— To do —
Pull out every line below holding the word "PROG".
Provided information Start Marker
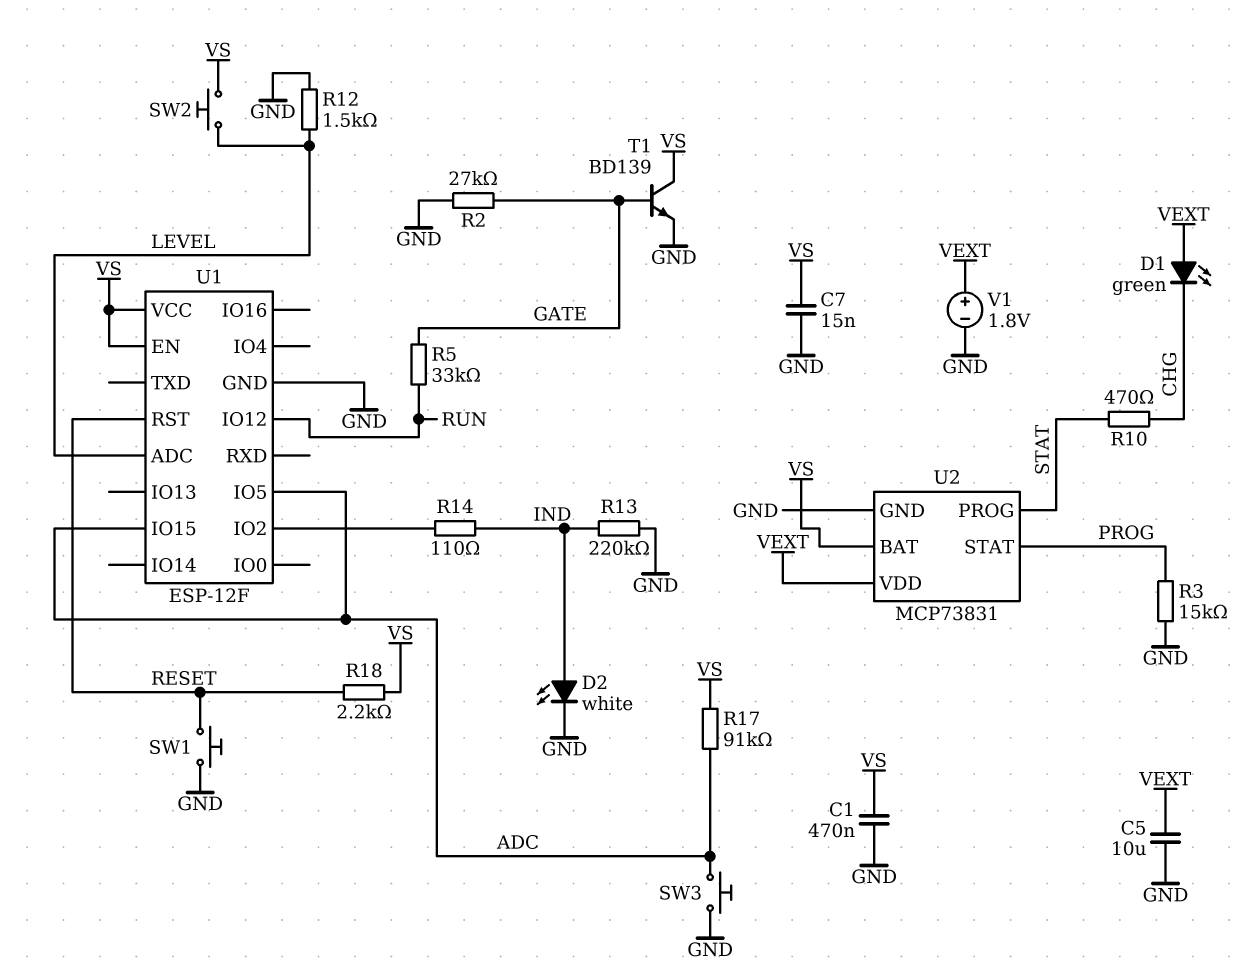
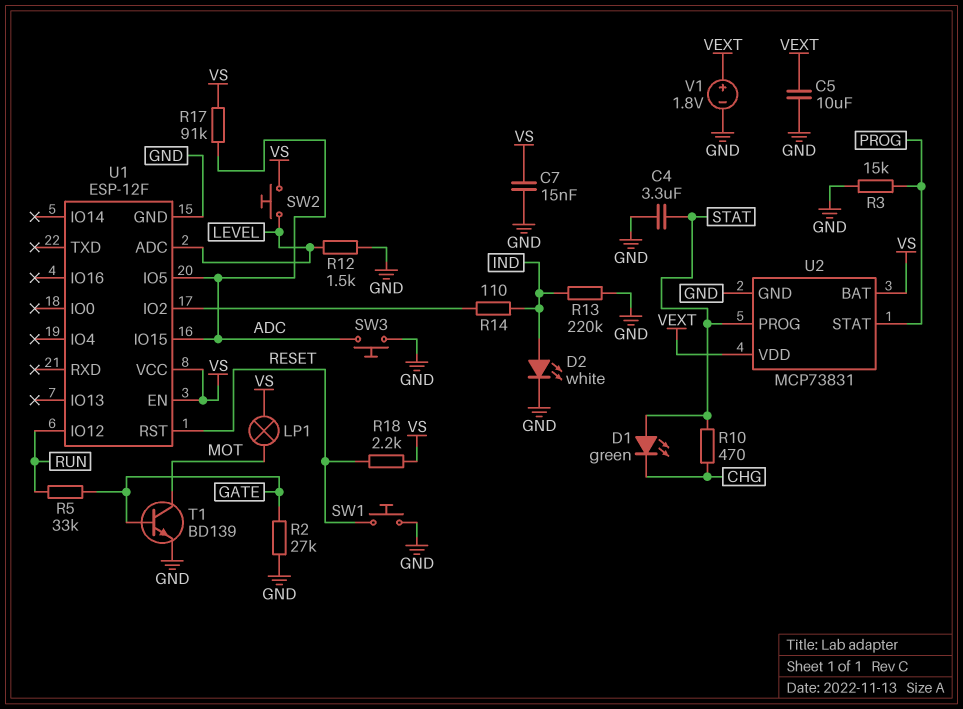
C1: 470nF (GND, VS) -> none
C4: none -> 3.3uF (GND, STAT)
D1: LED green (A VEXT, K CHG) -> LED green (A STAT, K CHG)
LP1: none -> lamp (MOT, VS)
T1: NPN BD139 (B GATE, C VS, E GND) -> NPN BD139 (B GATE, C MOT, E GND)

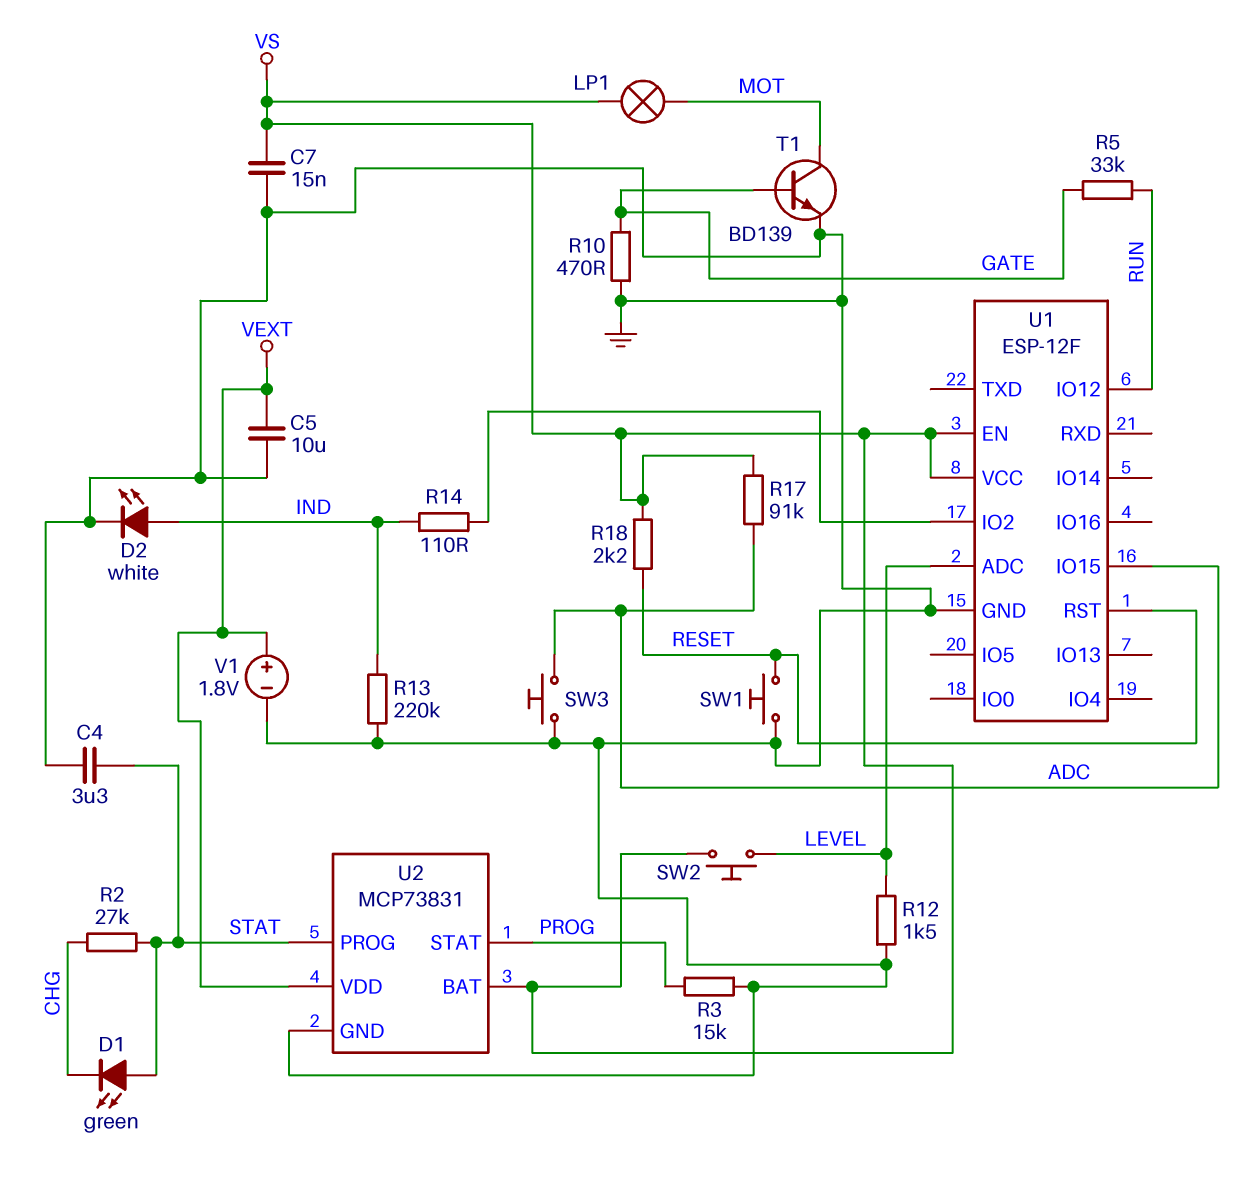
R2: 27k (GATE, GND) -> 27k (CHG, STAT)
R10: 470 (CHG, STAT) -> 470 (GATE, GND)
U1 pin IO5: ADC -> none

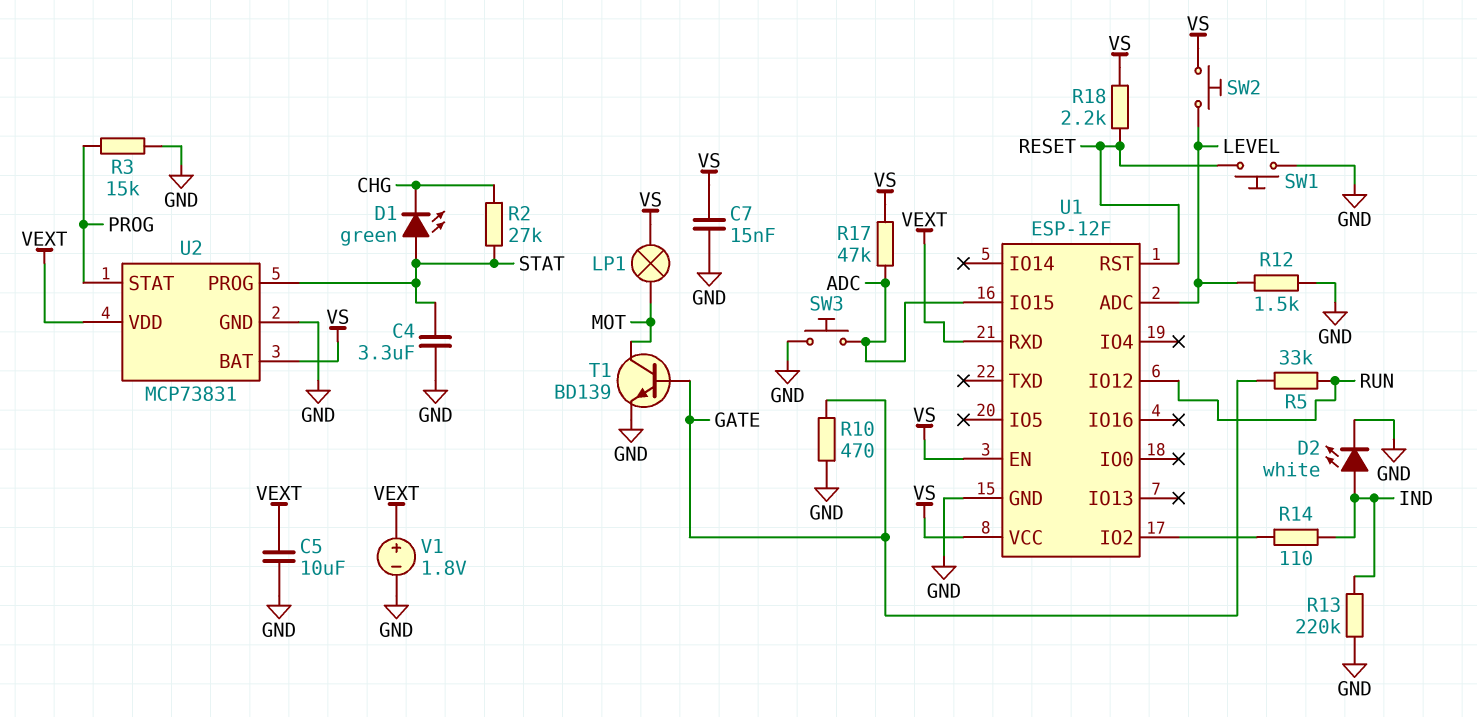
R17: 91k (ADC, VS) -> 47k (ADC, VS)
U1 pin RXD: none -> VEXT

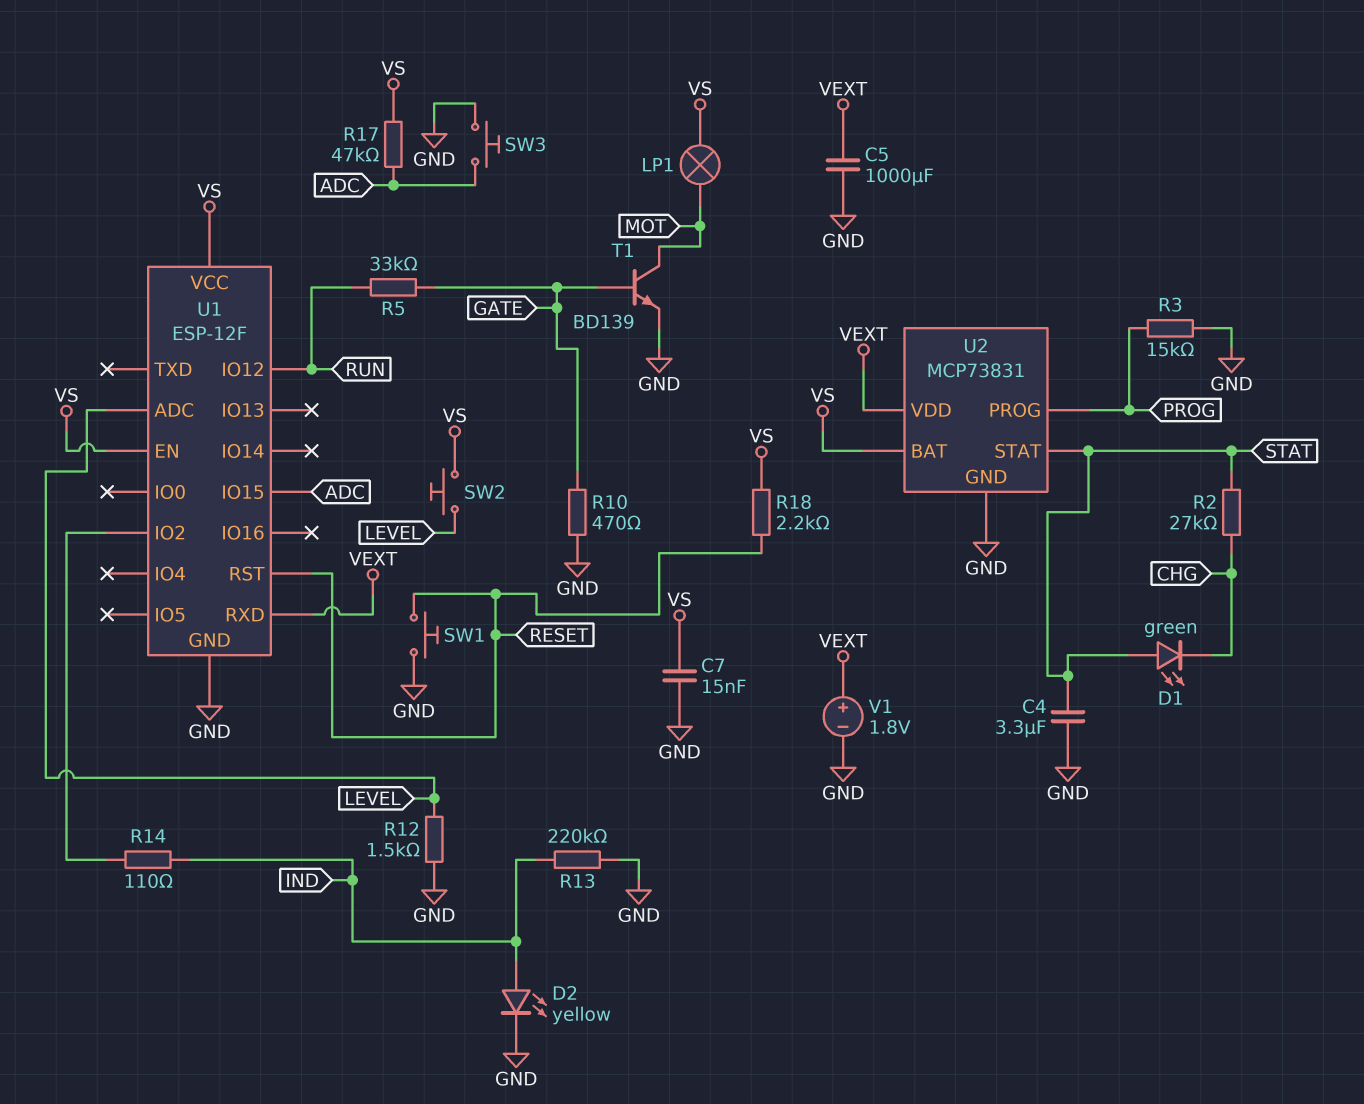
C5: 10uF (GND, VEXT) -> 1000uF (GND, VEXT)
D2: LED white (A IND, K GND) -> LED yellow (A IND, K GND)
U2 pin PROG: STAT -> PROG
U2 pin STAT: PROG -> STAT

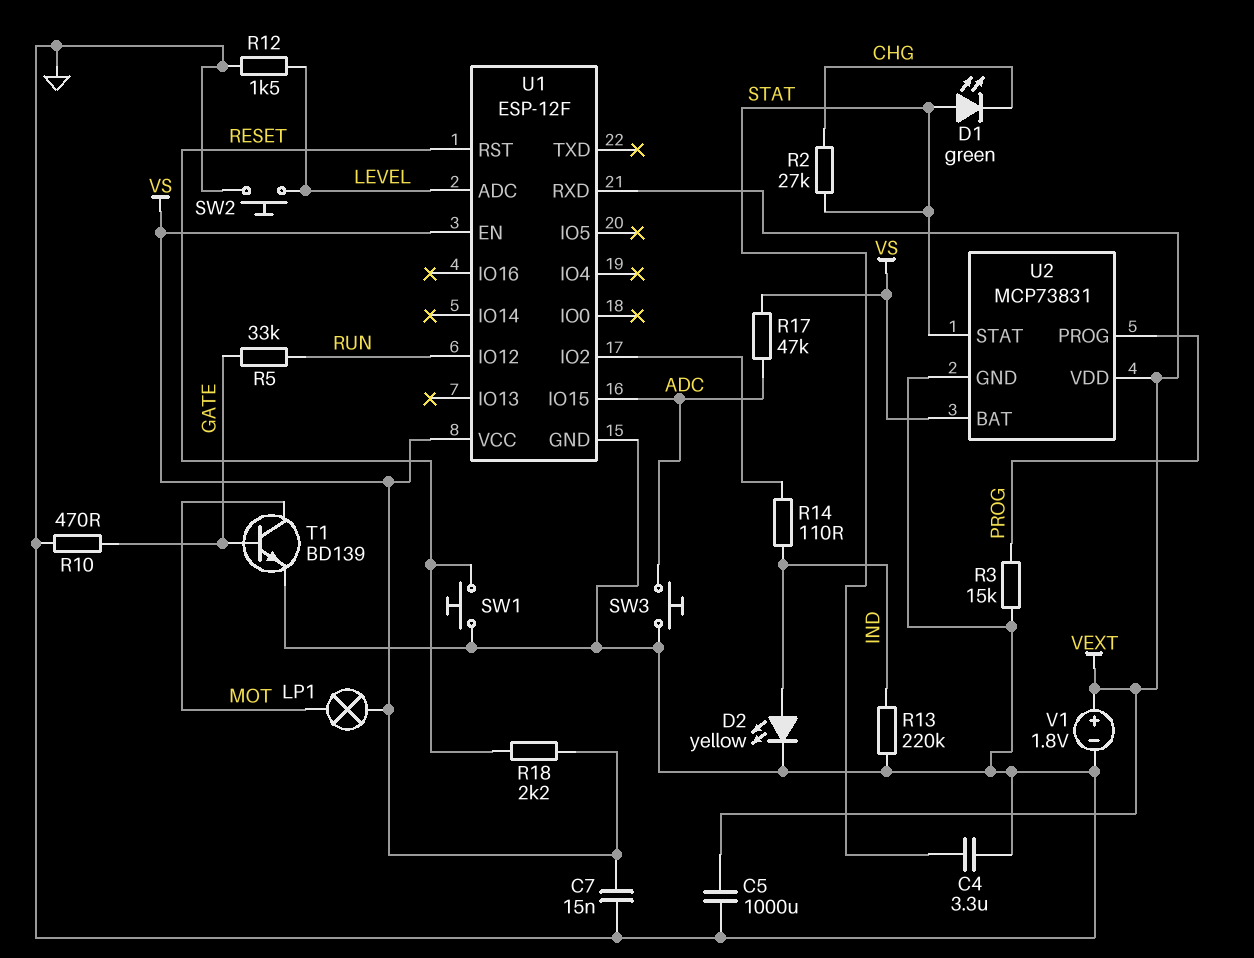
SW2: button (LEVEL, VS) -> button (GND, LEVEL)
Provided information End Marker
— The answer —
U2 pin PROG: STAT -> PROG
U2 pin STAT: PROG -> STAT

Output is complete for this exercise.